## What you will do
Quote each line of the material verbatim, without the pictures.

## Dataset extract
....
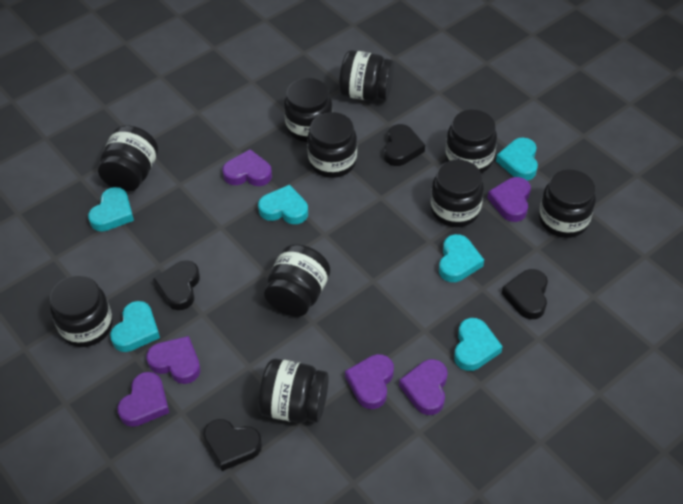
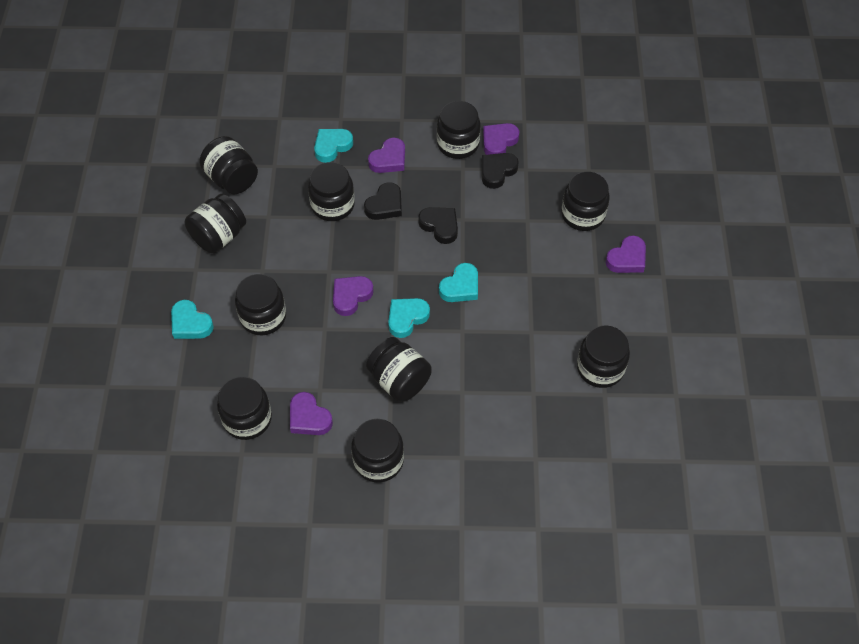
black heart: 4 -> 3
purple heart: 6 -> 5
turquoise heart: 6 -> 4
....
## Your response
black heart: 4 -> 3
purple heart: 6 -> 5
turquoise heart: 6 -> 4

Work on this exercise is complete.